Segment Open

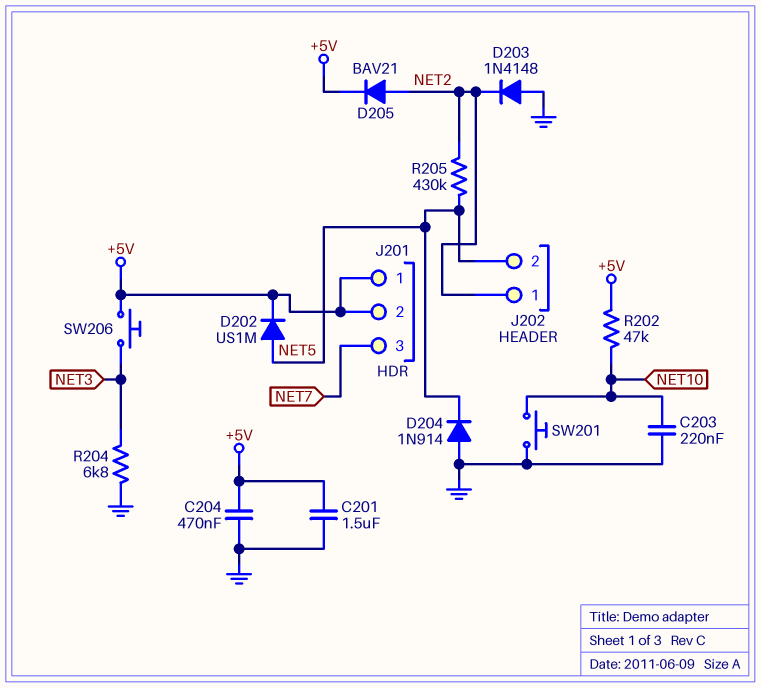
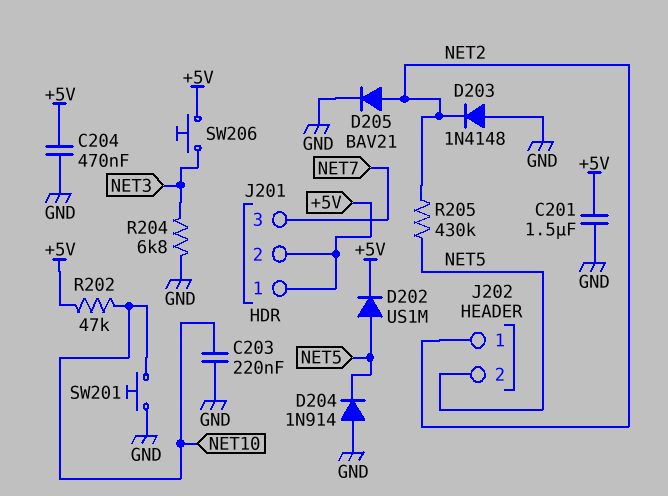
D205: diode BAV21 (A NET2, K +5V) -> diode BAV21 (A NET2, K GND)

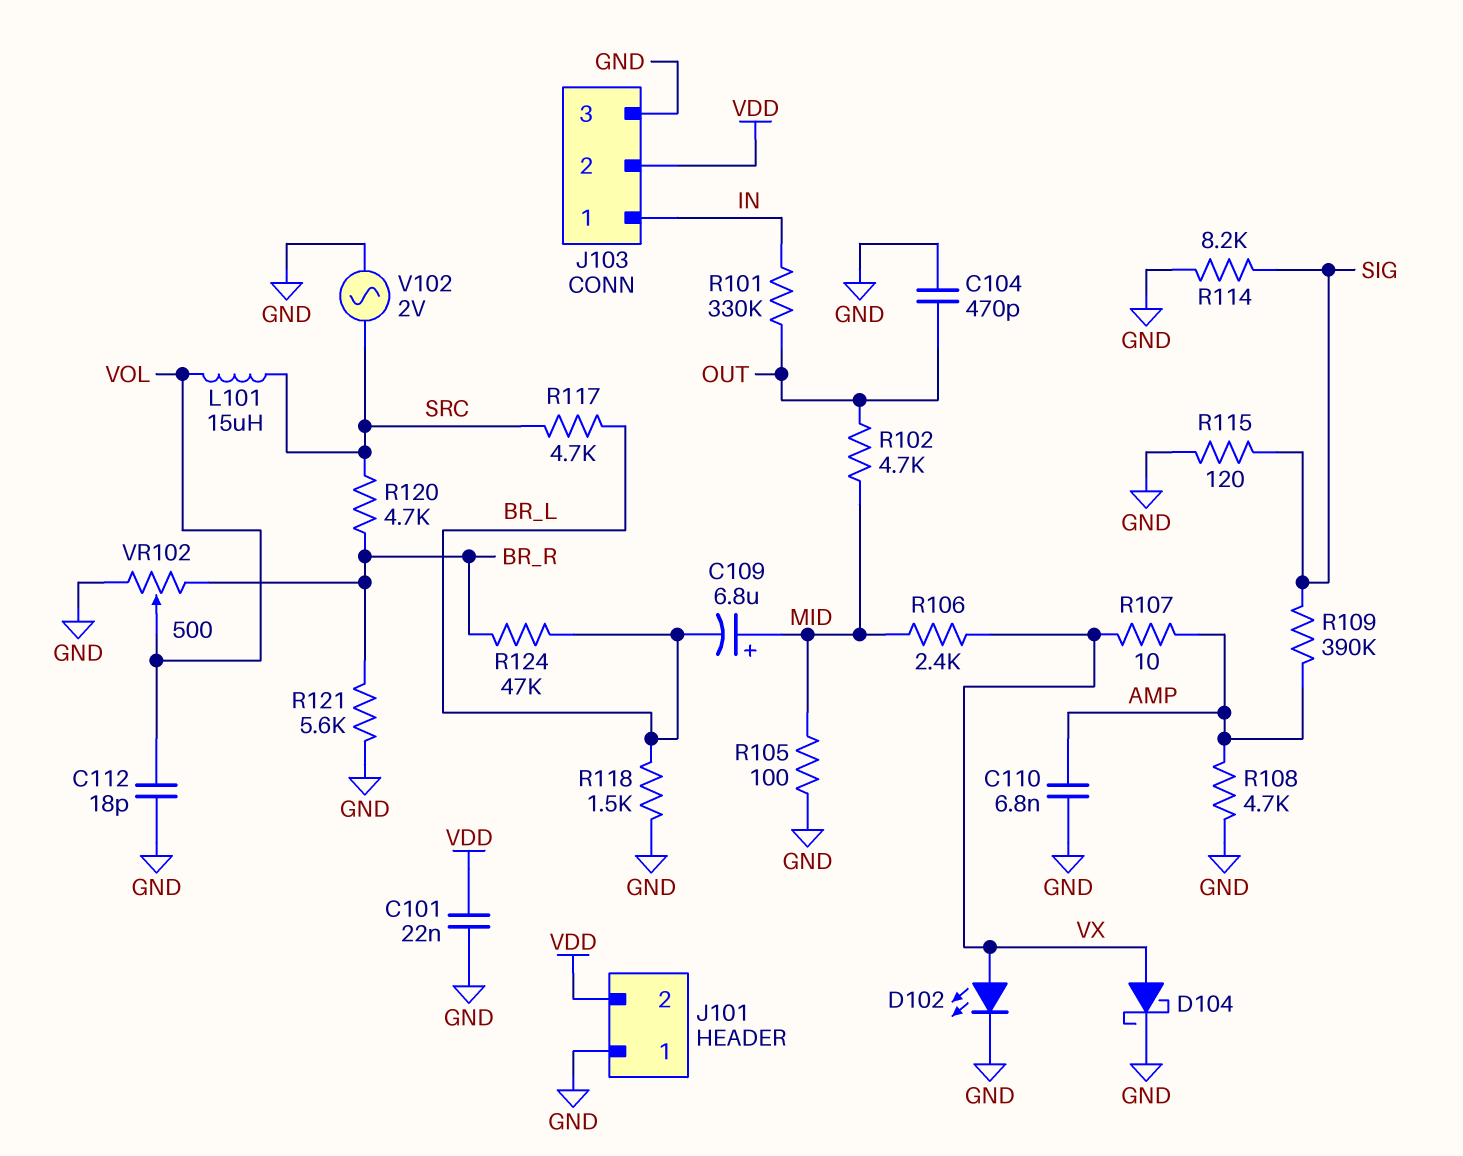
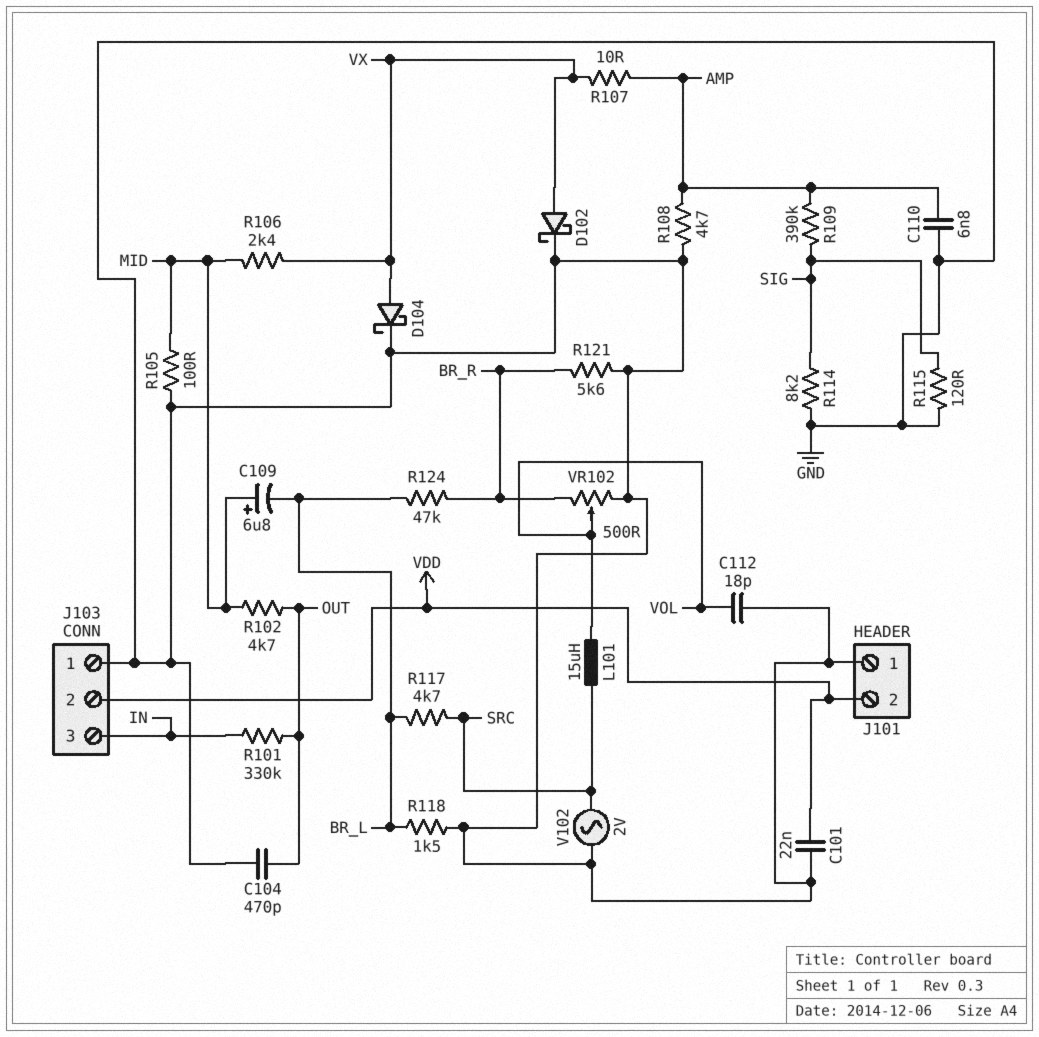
D102: LED (A VX, K GND) -> schottky (A VX, K GND)
J103 pin 1: IN -> GND
J103 pin 3: GND -> IN
R120: 4.7k (BR_R, SRC) -> none

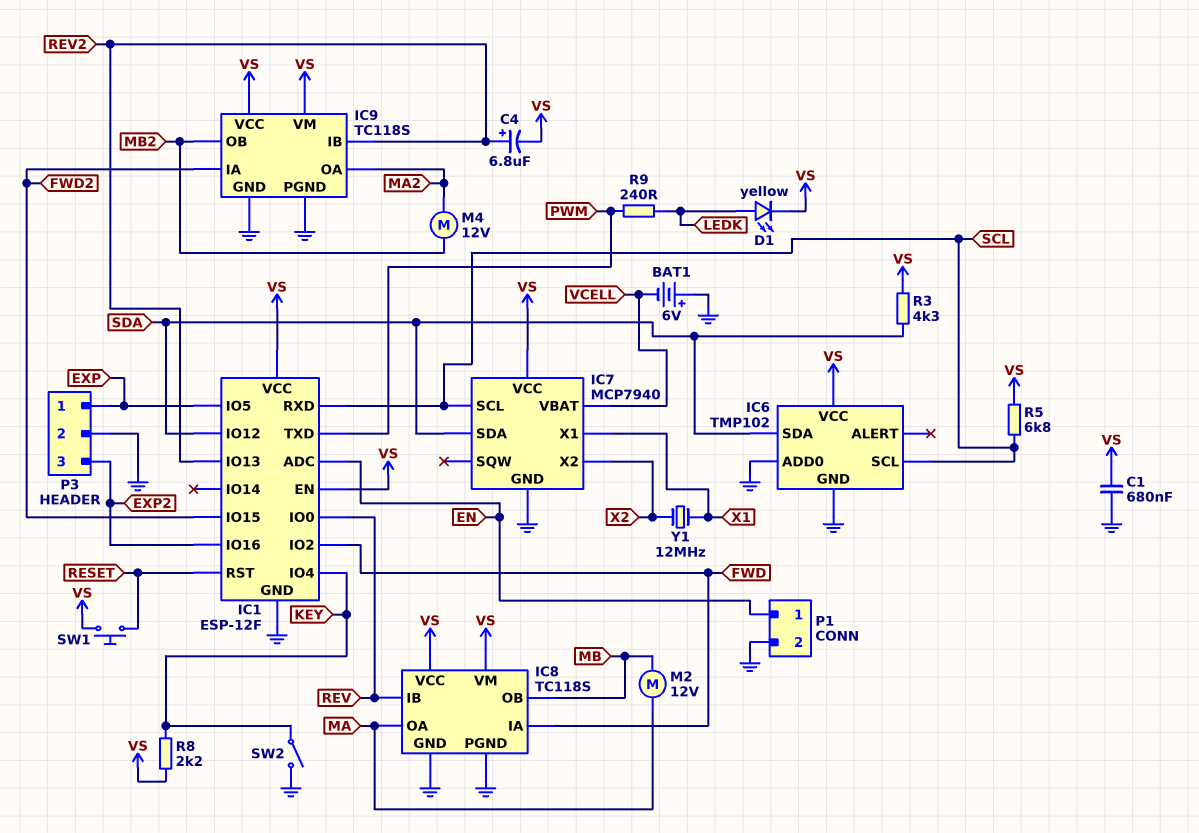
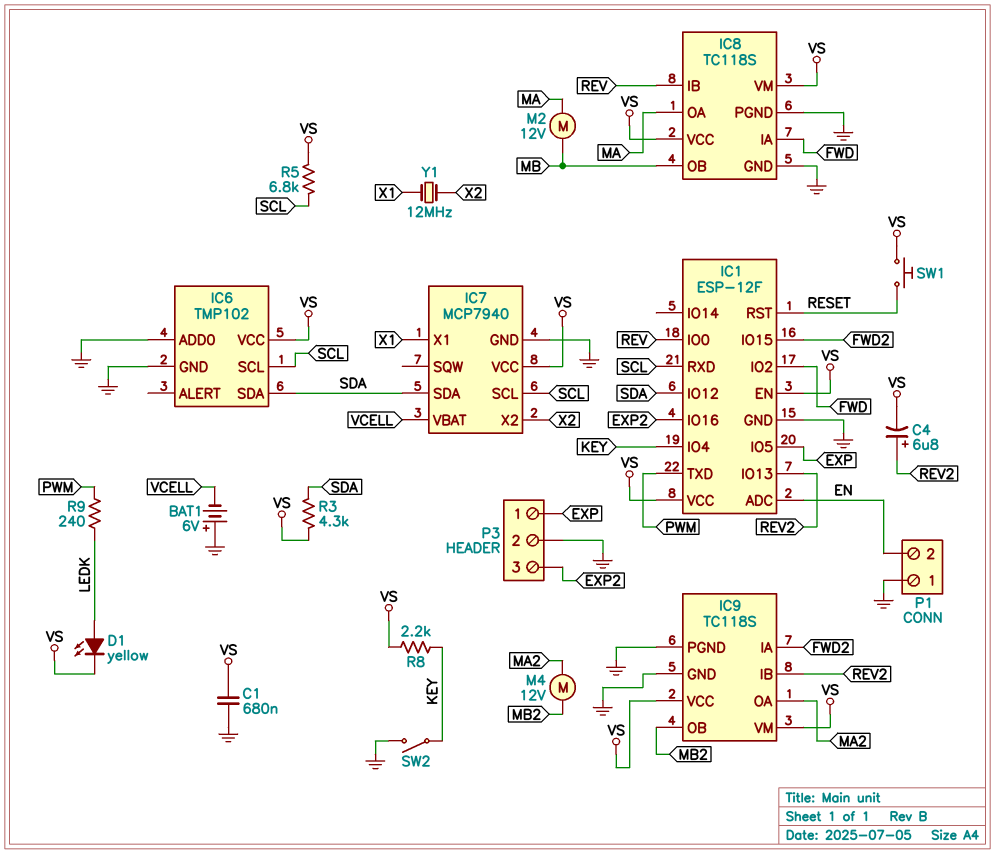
P1 pin 1: EN -> GND
P1 pin 2: GND -> EN

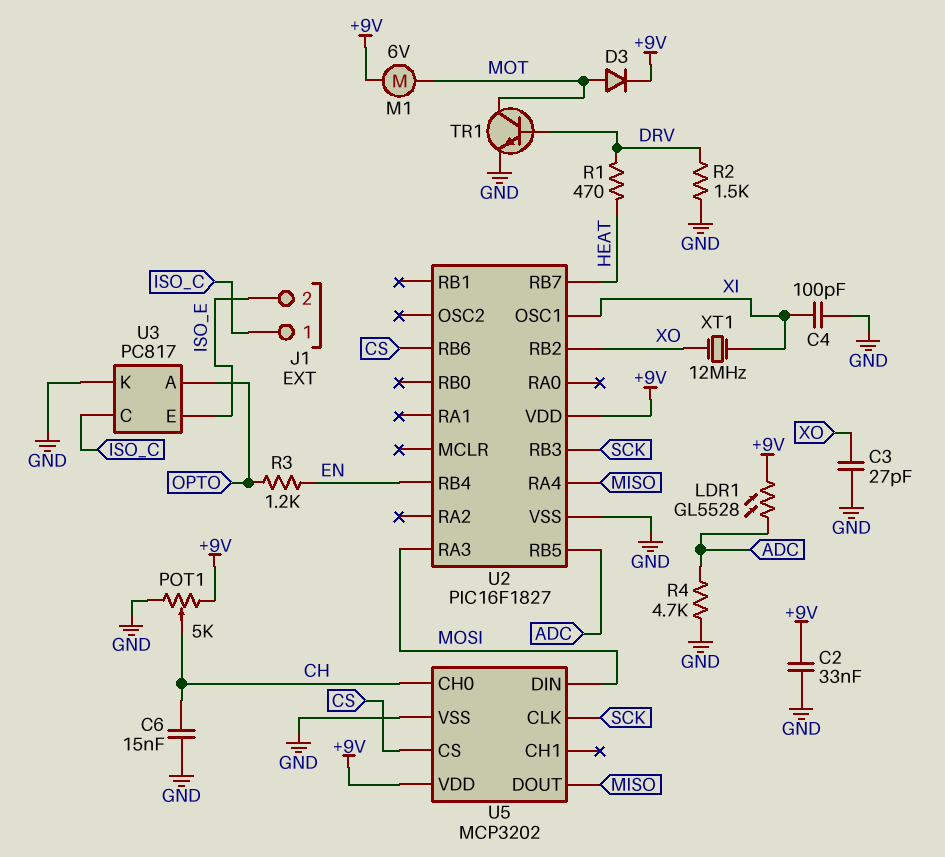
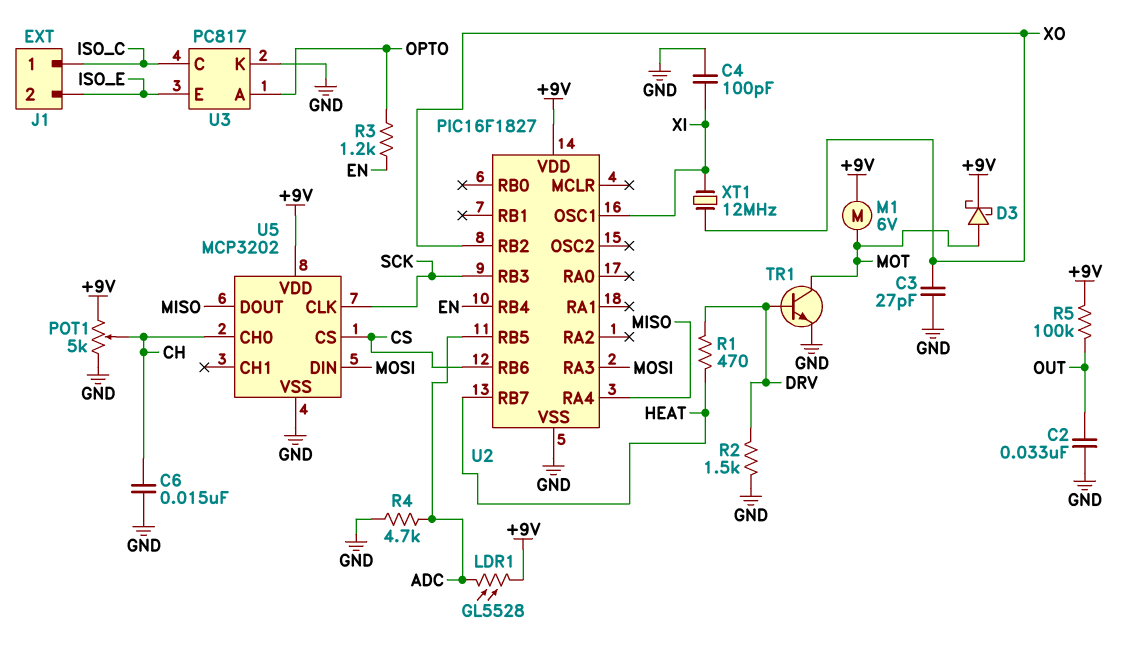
C2: 33nF (+9V, GND) -> 33nF (GND, OUT)
D3: diode (A MOT, K +9V) -> schottky (A MOT, K +9V)
R5: none -> 100k (+9V, OUT)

Segment Closed

### What you have to do
Every line of the material must be returned verbatim, and pictures must be left behind.

### Response for this exercise
D205: diode BAV21 (A NET2, K +5V) -> diode BAV21 (A NET2, K GND)

D102: LED (A VX, K GND) -> schottky (A VX, K GND)
J103 pin 1: IN -> GND
J103 pin 3: GND -> IN
R120: 4.7k (BR_R, SRC) -> none

P1 pin 1: EN -> GND
P1 pin 2: GND -> EN

C2: 33nF (+9V, GND) -> 33nF (GND, OUT)
D3: diode (A MOT, K +9V) -> schottky (A MOT, K +9V)
R5: none -> 100k (+9V, OUT)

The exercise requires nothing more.